**EXERCISE BRIEF:** Scan the data, and whenever a line contains "white", copy it.

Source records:
++++++
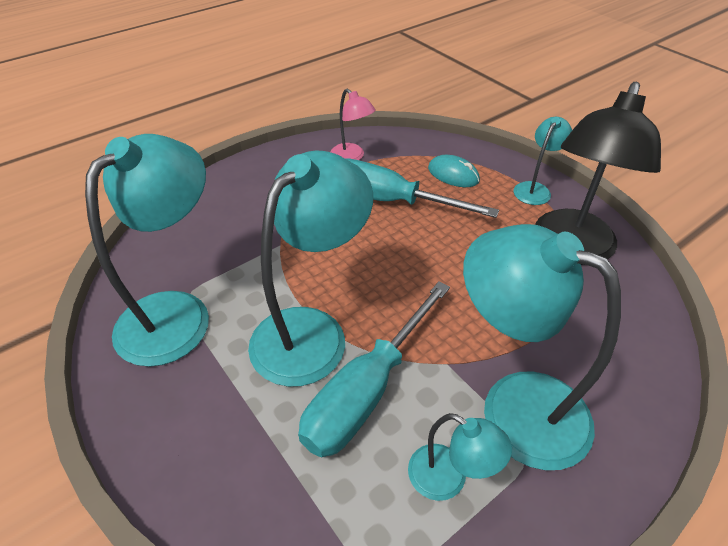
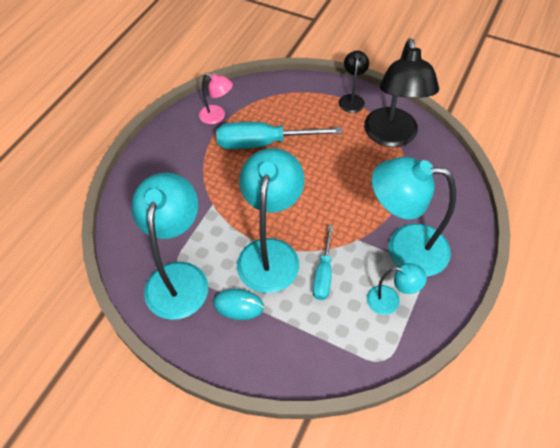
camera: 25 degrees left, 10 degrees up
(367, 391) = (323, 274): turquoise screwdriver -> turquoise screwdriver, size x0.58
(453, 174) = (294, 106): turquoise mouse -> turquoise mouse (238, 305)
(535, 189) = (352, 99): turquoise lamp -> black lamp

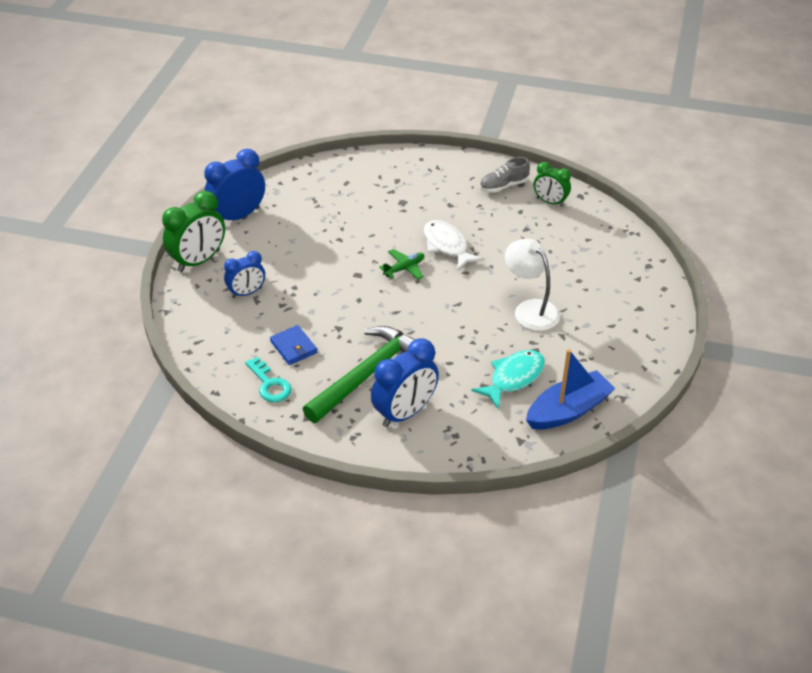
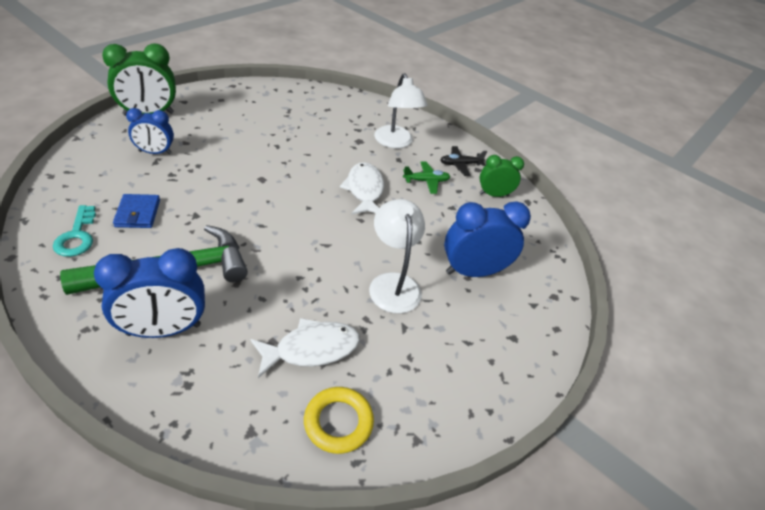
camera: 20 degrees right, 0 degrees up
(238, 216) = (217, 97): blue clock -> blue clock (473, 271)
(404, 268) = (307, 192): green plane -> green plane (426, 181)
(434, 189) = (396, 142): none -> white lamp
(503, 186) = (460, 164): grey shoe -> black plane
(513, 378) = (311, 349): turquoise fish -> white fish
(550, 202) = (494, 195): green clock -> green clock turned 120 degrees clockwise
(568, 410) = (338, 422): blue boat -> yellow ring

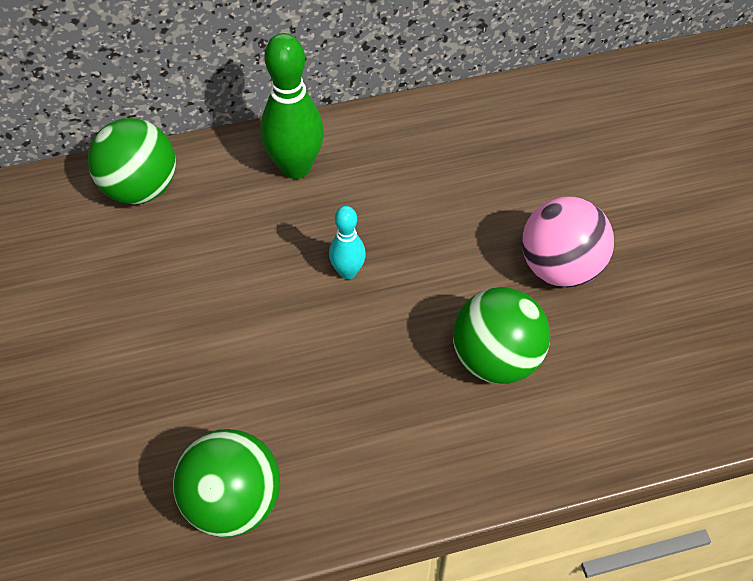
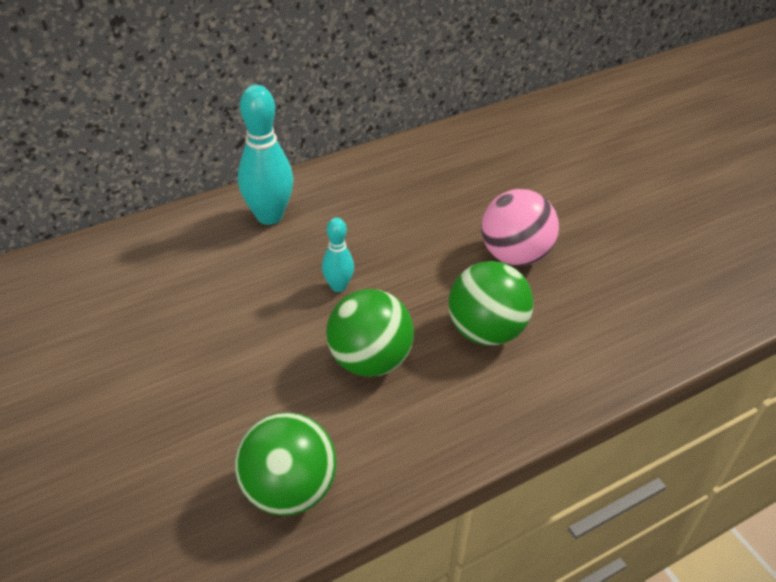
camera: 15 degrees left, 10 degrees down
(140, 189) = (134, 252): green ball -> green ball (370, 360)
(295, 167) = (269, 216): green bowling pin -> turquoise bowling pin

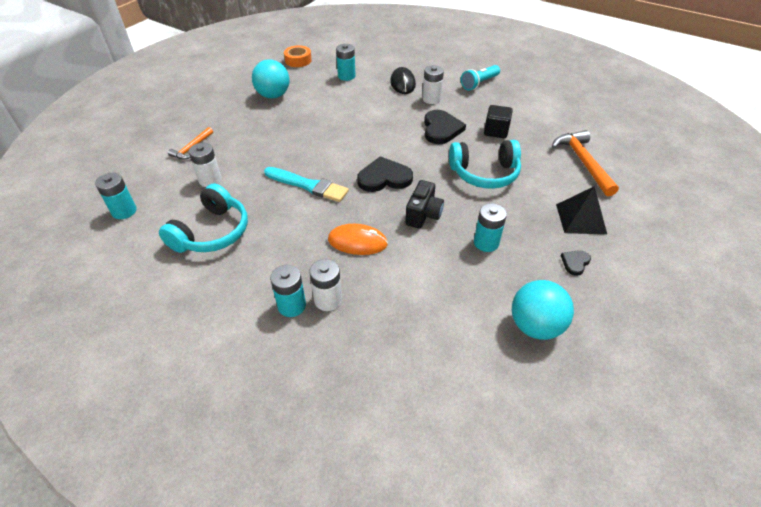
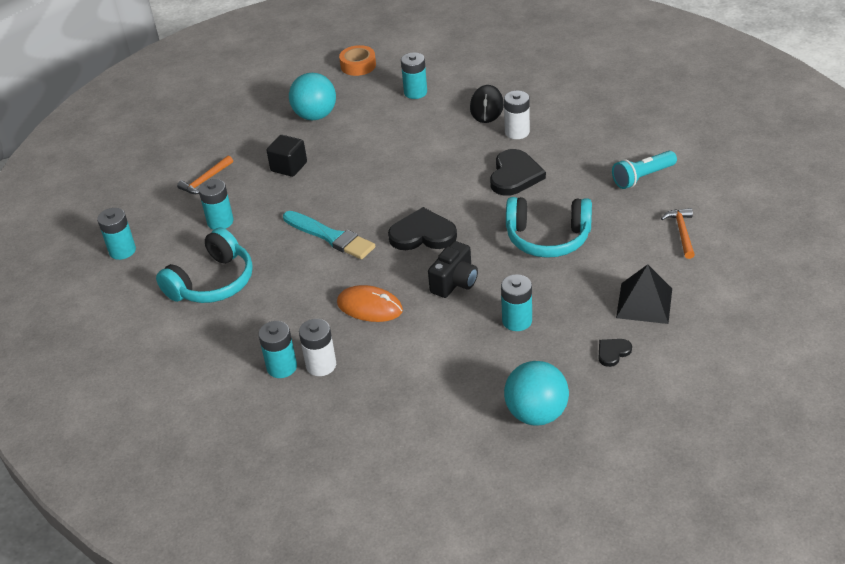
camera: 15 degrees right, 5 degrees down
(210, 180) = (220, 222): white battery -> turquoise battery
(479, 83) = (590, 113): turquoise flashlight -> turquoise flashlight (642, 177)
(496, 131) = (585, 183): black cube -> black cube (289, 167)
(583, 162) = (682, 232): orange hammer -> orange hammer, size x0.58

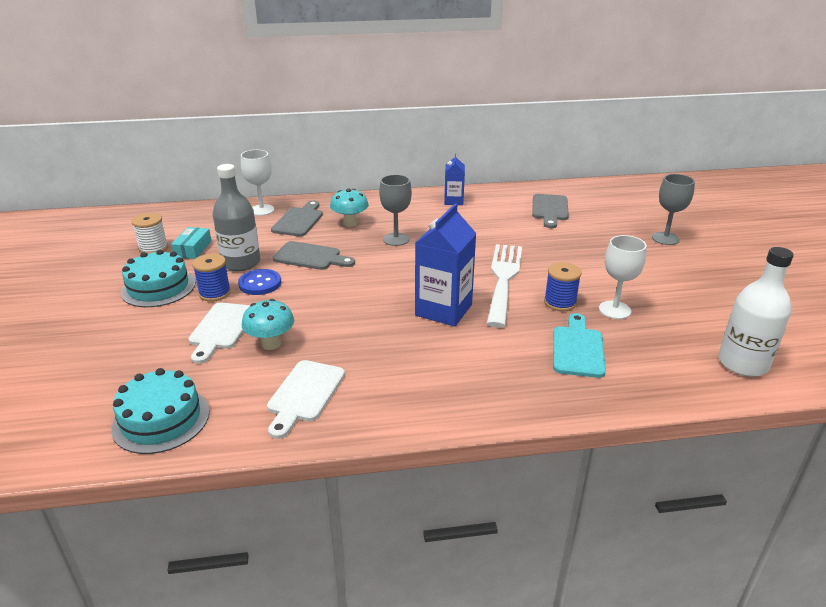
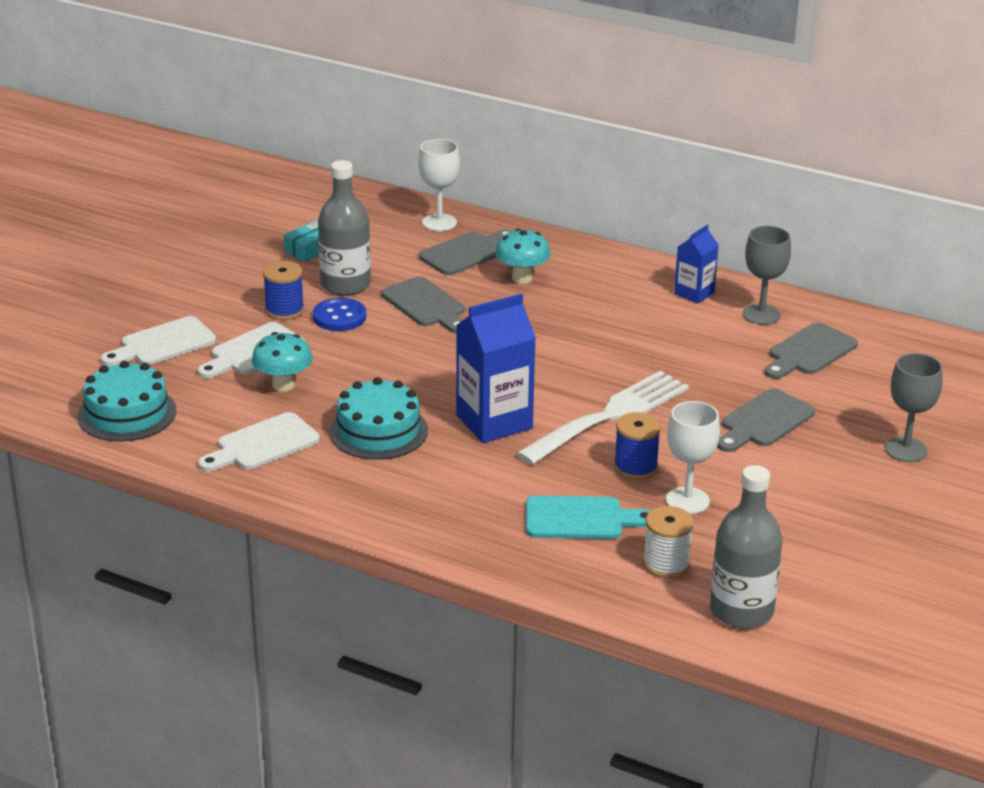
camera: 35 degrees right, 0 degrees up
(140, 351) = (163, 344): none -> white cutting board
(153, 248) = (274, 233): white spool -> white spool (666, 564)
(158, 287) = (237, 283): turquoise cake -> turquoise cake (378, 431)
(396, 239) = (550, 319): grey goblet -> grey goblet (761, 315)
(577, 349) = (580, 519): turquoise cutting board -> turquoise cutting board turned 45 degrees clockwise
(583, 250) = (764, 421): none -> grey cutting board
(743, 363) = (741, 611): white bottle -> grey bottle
++++++
**EXERCISE OUTPUT:**
(434, 189) = (396, 142): none -> white lamp
(513, 378) = (311, 349): turquoise fish -> white fish
(210, 180) = (220, 222): white battery -> turquoise battery
(140, 351) = (163, 344): none -> white cutting board
(153, 248) = (274, 233): white spool -> white spool (666, 564)
(743, 363) = (741, 611): white bottle -> grey bottle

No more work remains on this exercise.